* Problem to solve
Give back exactly the lines of the data below, starting with the line that has "(96, 326) = (315, 190): orange" and going on through the line that has "(682, 435) = (718, 440): none -> yellow drum".

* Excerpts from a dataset
▼

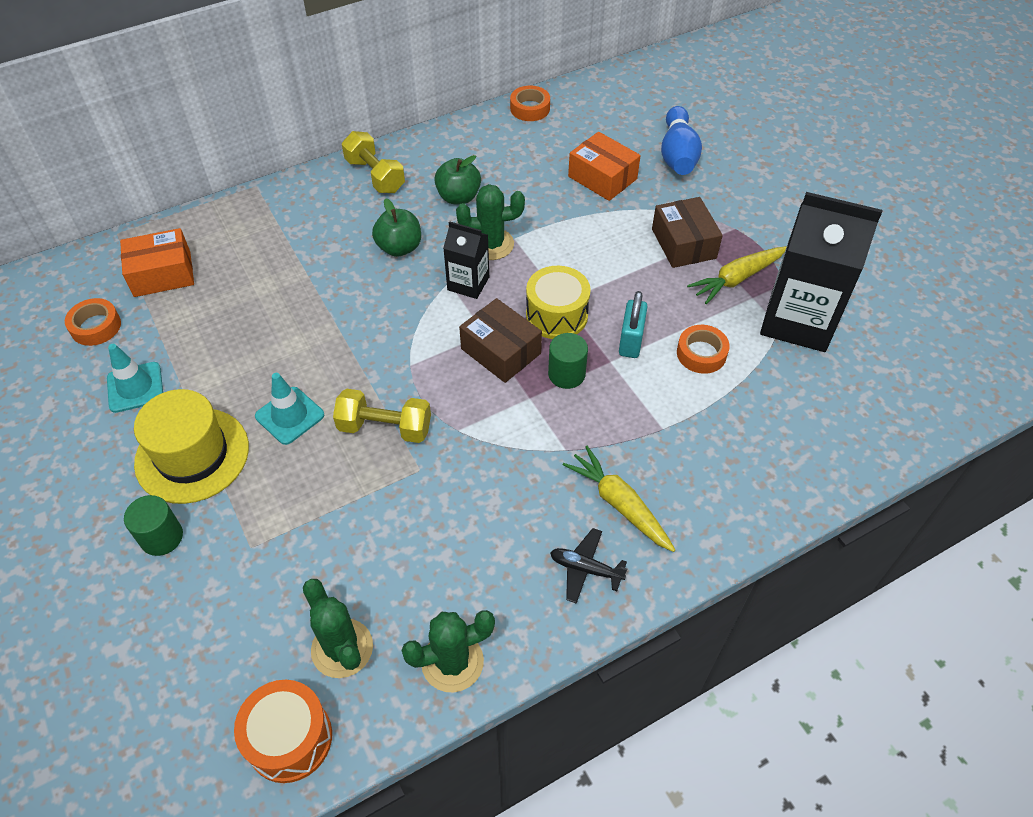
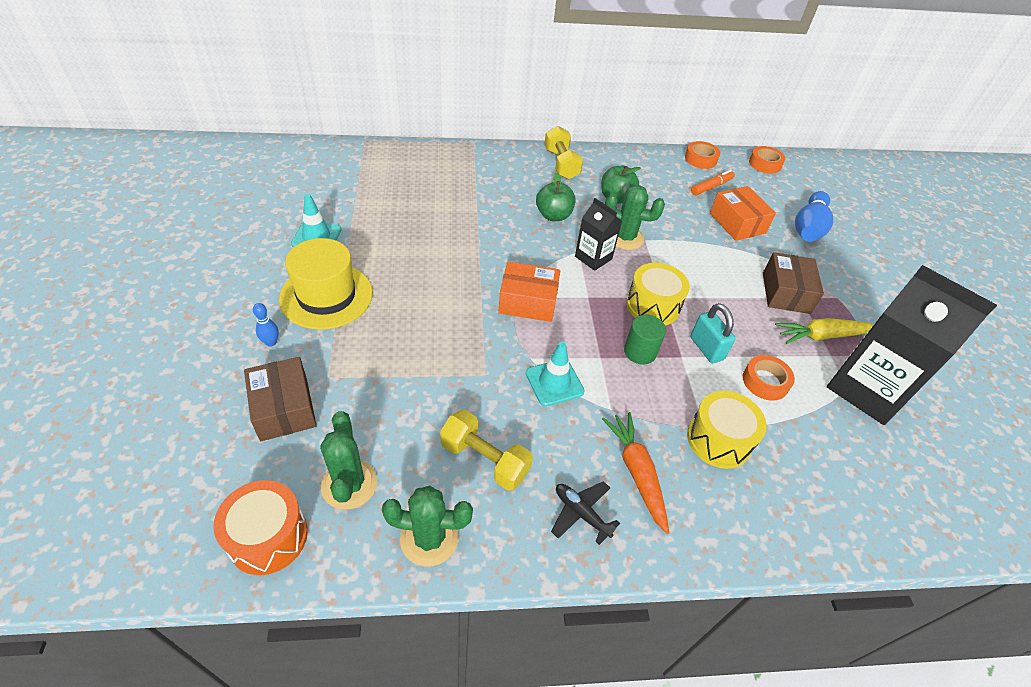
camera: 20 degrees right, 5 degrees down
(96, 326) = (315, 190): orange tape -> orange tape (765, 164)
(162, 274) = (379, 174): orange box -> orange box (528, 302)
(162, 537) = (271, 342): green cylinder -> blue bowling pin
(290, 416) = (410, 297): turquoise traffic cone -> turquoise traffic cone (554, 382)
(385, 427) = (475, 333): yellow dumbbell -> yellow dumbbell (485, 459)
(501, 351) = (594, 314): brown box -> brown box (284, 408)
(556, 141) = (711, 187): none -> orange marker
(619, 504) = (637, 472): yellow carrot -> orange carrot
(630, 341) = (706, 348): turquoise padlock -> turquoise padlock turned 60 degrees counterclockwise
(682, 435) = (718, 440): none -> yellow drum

▲
▼

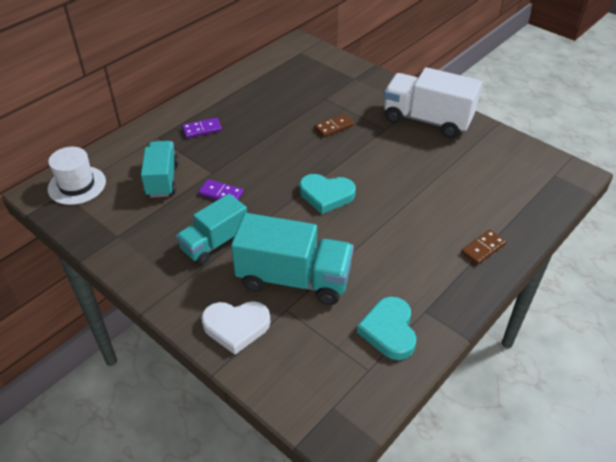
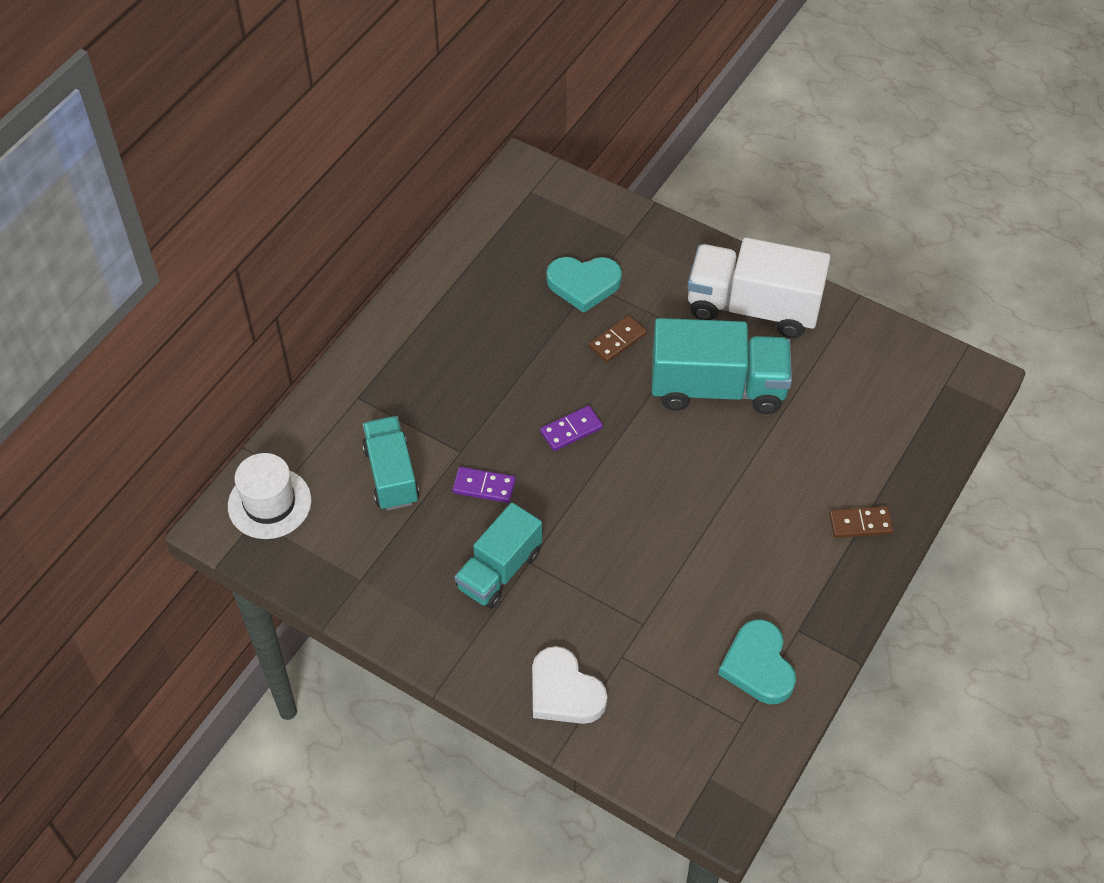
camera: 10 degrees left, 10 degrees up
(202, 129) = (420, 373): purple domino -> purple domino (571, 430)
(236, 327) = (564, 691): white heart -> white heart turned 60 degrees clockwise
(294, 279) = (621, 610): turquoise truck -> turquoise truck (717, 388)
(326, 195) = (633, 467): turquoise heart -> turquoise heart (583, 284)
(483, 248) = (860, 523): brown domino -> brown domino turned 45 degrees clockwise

▲

* Solution for this exercise
(96, 326) = (315, 190): orange tape -> orange tape (765, 164)
(162, 274) = (379, 174): orange box -> orange box (528, 302)
(162, 537) = (271, 342): green cylinder -> blue bowling pin
(290, 416) = (410, 297): turquoise traffic cone -> turquoise traffic cone (554, 382)
(385, 427) = (475, 333): yellow dumbbell -> yellow dumbbell (485, 459)
(501, 351) = (594, 314): brown box -> brown box (284, 408)
(556, 141) = (711, 187): none -> orange marker
(619, 504) = (637, 472): yellow carrot -> orange carrot
(630, 341) = (706, 348): turquoise padlock -> turquoise padlock turned 60 degrees counterclockwise
(682, 435) = (718, 440): none -> yellow drum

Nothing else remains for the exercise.